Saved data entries

=======

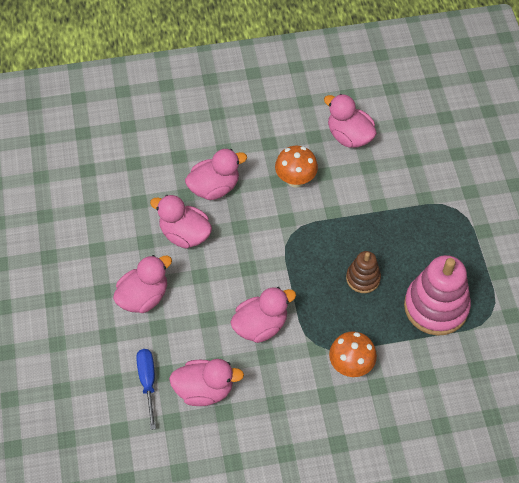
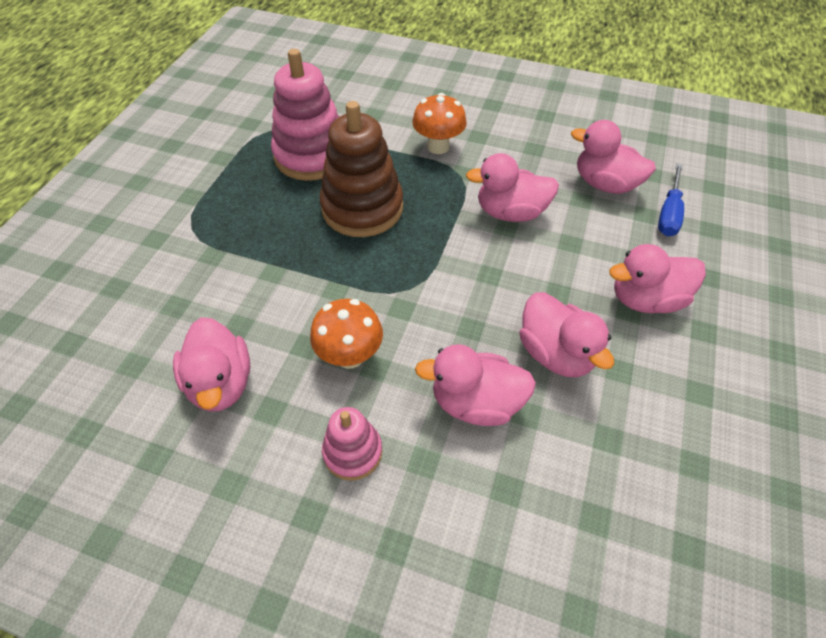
camera: 150 degrees left, 5 degrees down
brown stacking toy [346,251,381,293] -> brown stacking toy [319,101,403,237], size x1.86
none -> pink stacking toy [322,407,383,481]

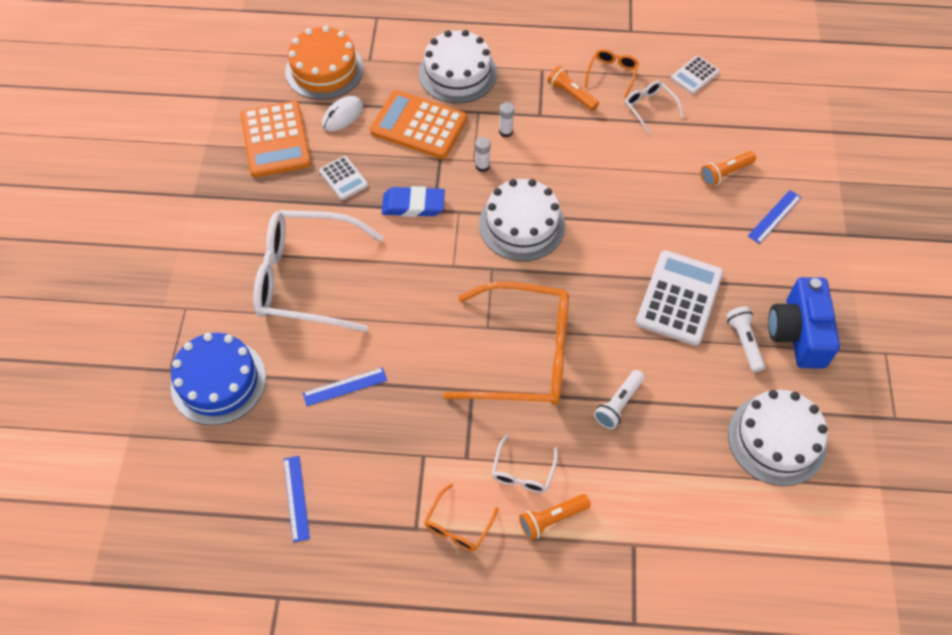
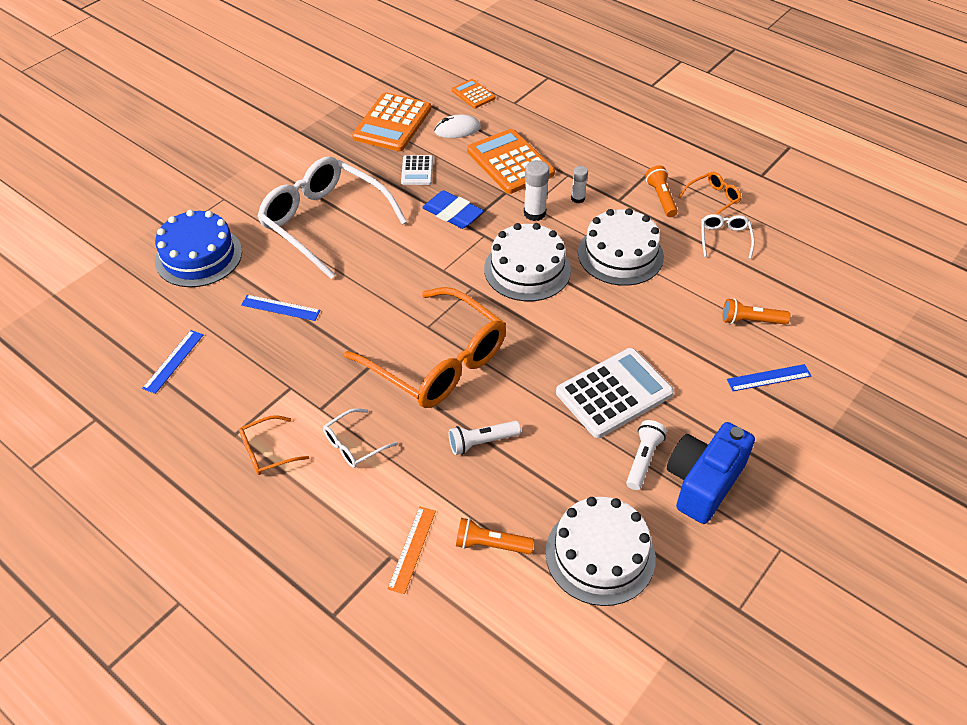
camera: 35 degrees right, 10 degrees down
orange cake [285,26,364,100] -> orange calculator [452,79,496,108]
white cake [419,30,497,103] -> white cake moved to [578,208,664,286]
white glue stick [475,137,490,172] -> white glue stick [524,160,549,221], size x1.59
orange flashlight [519,494,591,540] -> orange flashlight moved to [456,518,534,554]
white calculator [671,56,719,94] -> none
none -> orange ruler [387,507,436,594]

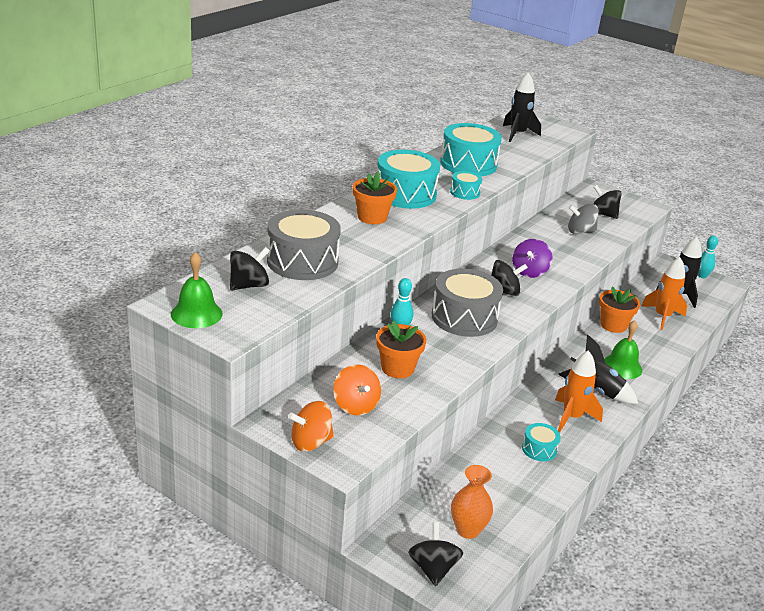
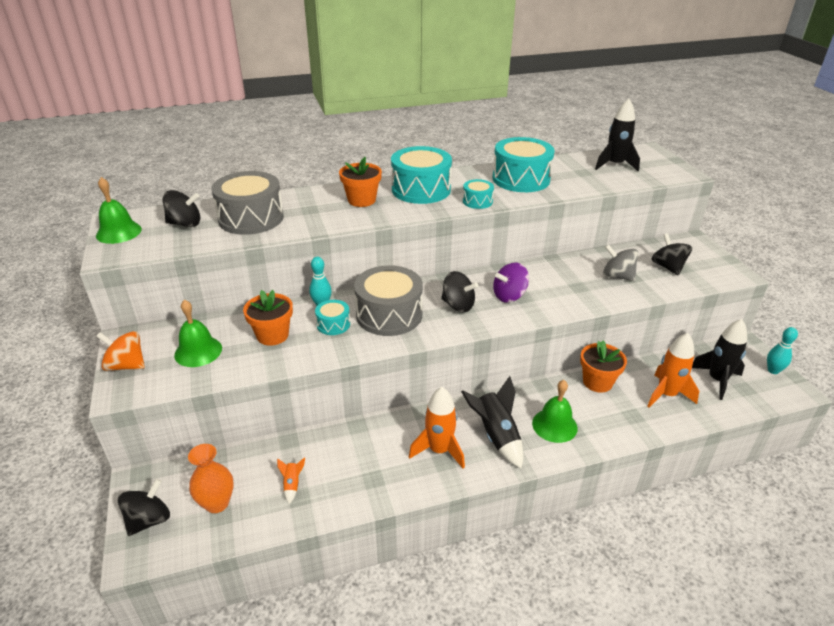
camera: 40 degrees right, 5 degrees up
orange spinning top [333,364,381,416] -> green bell [174,300,222,367]
turquoise drum [522,423,561,461] -> turquoise drum moved to [315,300,350,335]
none -> orange rocket [277,457,305,504]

=======

What you have to do:
Beginning with the line that contains "orange cake [285,26,364,100]", repeat every remaining line of the data exactly, the last line included, and omit pictures.

Answer section:
orange cake [285,26,364,100] -> orange calculator [452,79,496,108]
white cake [419,30,497,103] -> white cake moved to [578,208,664,286]
white glue stick [475,137,490,172] -> white glue stick [524,160,549,221], size x1.59
orange flashlight [519,494,591,540] -> orange flashlight moved to [456,518,534,554]
white calculator [671,56,719,94] -> none
none -> orange ruler [387,507,436,594]

camera: 40 degrees right, 5 degrees up
orange spinning top [333,364,381,416] -> green bell [174,300,222,367]
turquoise drum [522,423,561,461] -> turquoise drum moved to [315,300,350,335]
none -> orange rocket [277,457,305,504]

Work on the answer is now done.